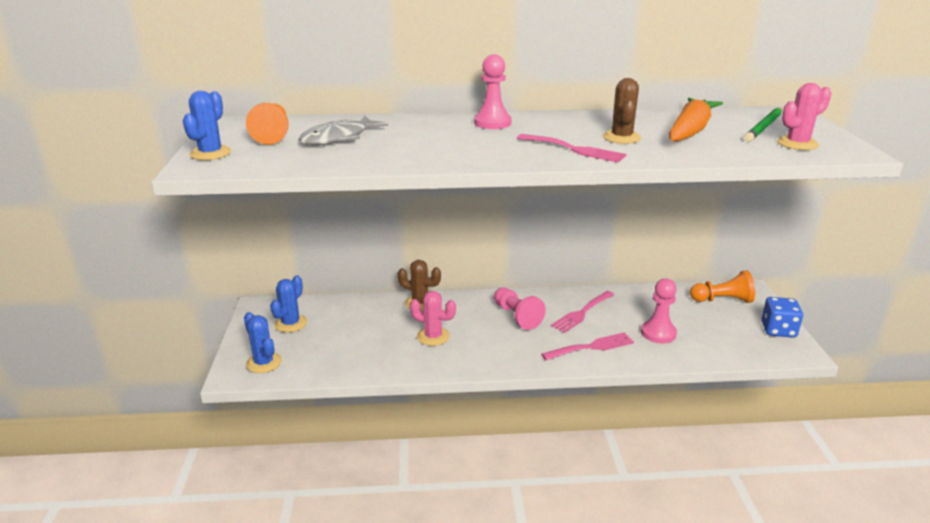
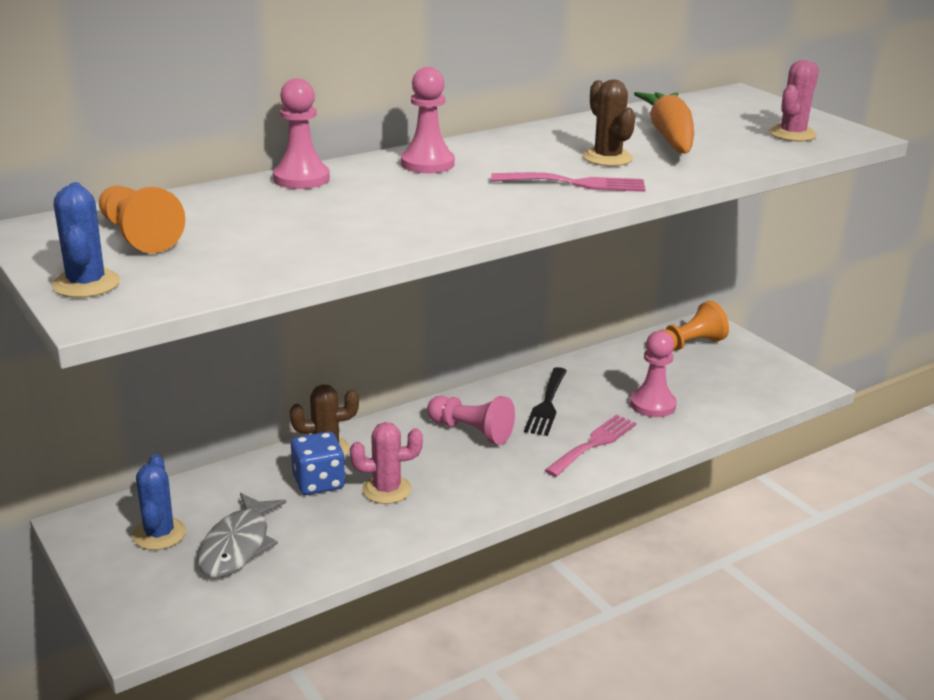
camera: 30 degrees left, 0 degrees up
(264, 363) = (173, 602): blue cactus -> none
(338, 138) = (249, 223): grey fish -> grey fish (238, 546)
(404, 120) = (301, 179): none -> pink pawn
(581, 313) = (547, 405): pink fork -> black fork
(764, 127) = (736, 118): green pencil -> none
(778, 330) = (770, 365): blue dice -> blue dice (318, 482)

**Work to complete:** Pictures should be skipped, and the records retyped word for word.

**Problem solution:**
camera: 30 degrees left, 0 degrees up
(264, 363) = (173, 602): blue cactus -> none
(338, 138) = (249, 223): grey fish -> grey fish (238, 546)
(404, 120) = (301, 179): none -> pink pawn
(581, 313) = (547, 405): pink fork -> black fork
(764, 127) = (736, 118): green pencil -> none
(778, 330) = (770, 365): blue dice -> blue dice (318, 482)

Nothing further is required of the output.